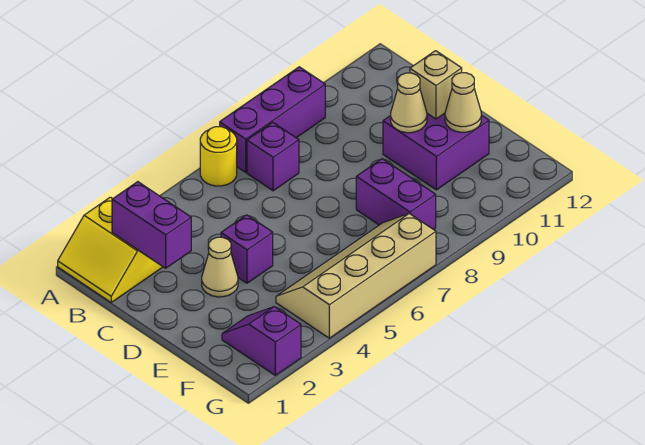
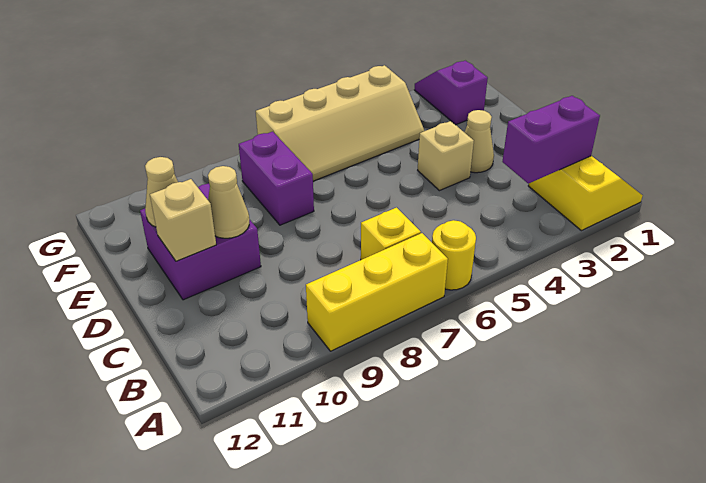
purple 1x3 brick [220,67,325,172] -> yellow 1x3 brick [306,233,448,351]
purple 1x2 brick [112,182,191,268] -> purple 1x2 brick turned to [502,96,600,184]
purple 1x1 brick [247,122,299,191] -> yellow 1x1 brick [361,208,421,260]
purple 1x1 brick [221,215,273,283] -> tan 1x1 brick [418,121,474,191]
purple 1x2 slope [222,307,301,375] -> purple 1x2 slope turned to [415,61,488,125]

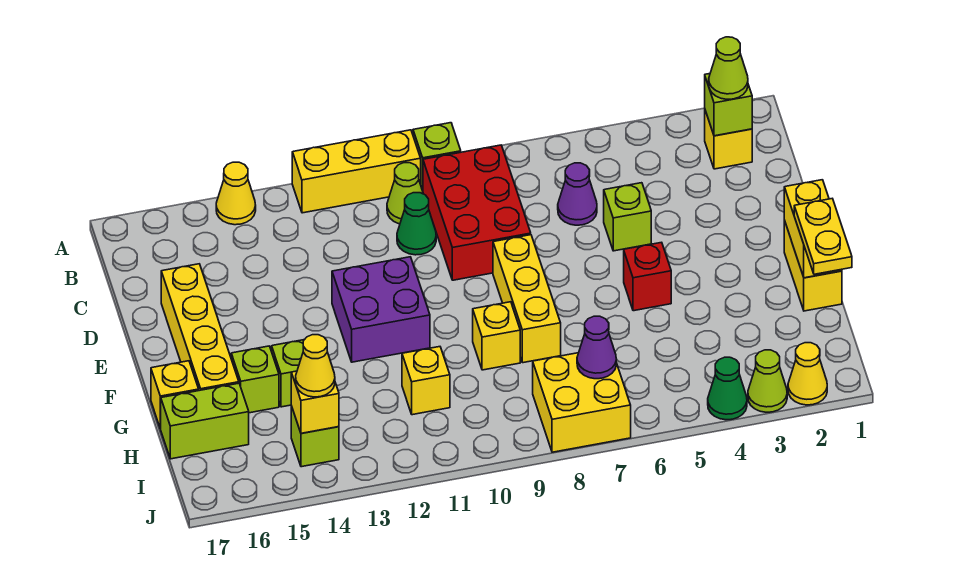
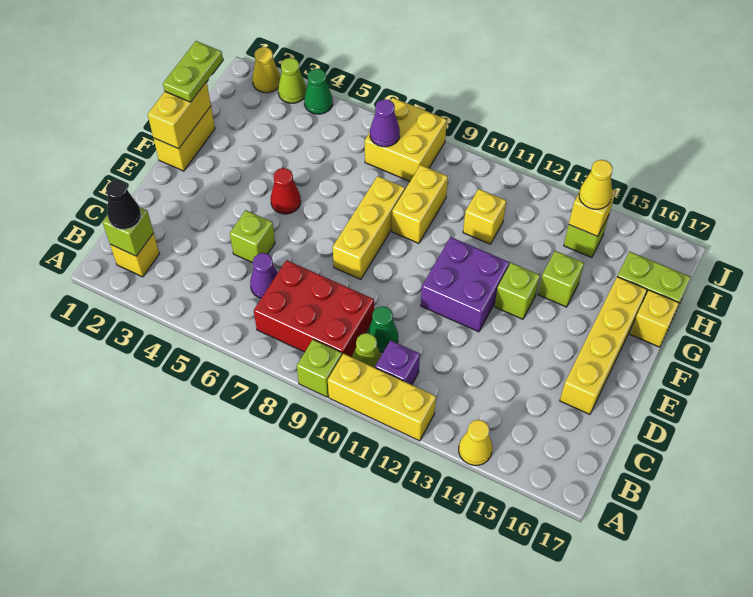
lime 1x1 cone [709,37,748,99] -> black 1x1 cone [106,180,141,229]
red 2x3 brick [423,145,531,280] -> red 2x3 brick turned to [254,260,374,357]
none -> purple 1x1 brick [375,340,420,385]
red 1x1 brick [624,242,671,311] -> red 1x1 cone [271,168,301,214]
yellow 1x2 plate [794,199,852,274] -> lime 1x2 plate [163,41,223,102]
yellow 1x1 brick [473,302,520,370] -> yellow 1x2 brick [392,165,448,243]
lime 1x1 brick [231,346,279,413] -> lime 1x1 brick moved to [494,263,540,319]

Directions for this task:
Copy only what lies between the start of the listing above and the line containing "purple 1x1 brick [247,122,299,191]", inclusive of both ends, exactly as written, and drop the pictures.

Solution to the problem:
purple 1x3 brick [220,67,325,172] -> yellow 1x3 brick [306,233,448,351]
purple 1x2 brick [112,182,191,268] -> purple 1x2 brick turned to [502,96,600,184]
purple 1x1 brick [247,122,299,191] -> yellow 1x1 brick [361,208,421,260]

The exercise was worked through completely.